Data shown ::
╔══

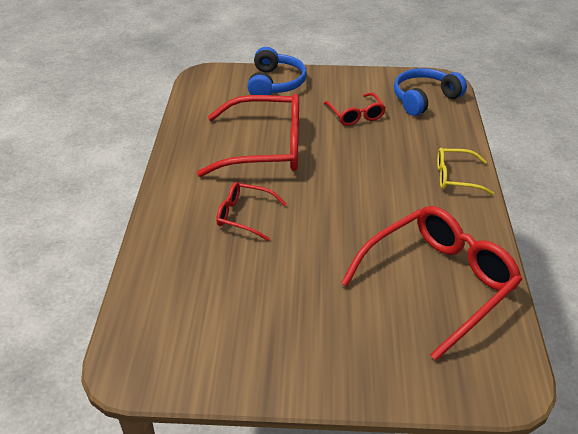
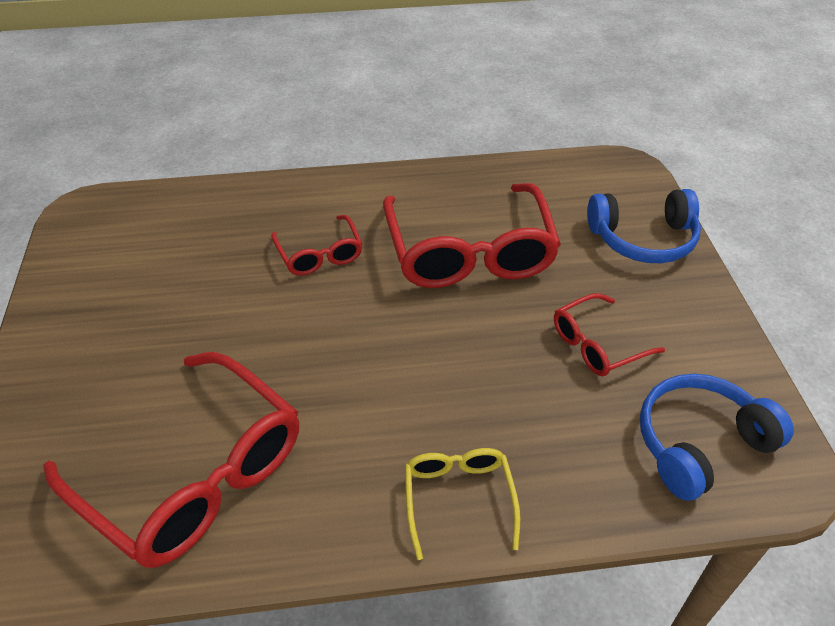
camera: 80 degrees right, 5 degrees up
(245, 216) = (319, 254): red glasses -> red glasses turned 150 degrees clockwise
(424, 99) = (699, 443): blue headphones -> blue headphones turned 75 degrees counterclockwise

╚══

Task item :: Reproduce every line in the data that has the word "turned" in it.

Result for this exercise ::
(245, 216) = (319, 254): red glasses -> red glasses turned 150 degrees clockwise
(424, 99) = (699, 443): blue headphones -> blue headphones turned 75 degrees counterclockwise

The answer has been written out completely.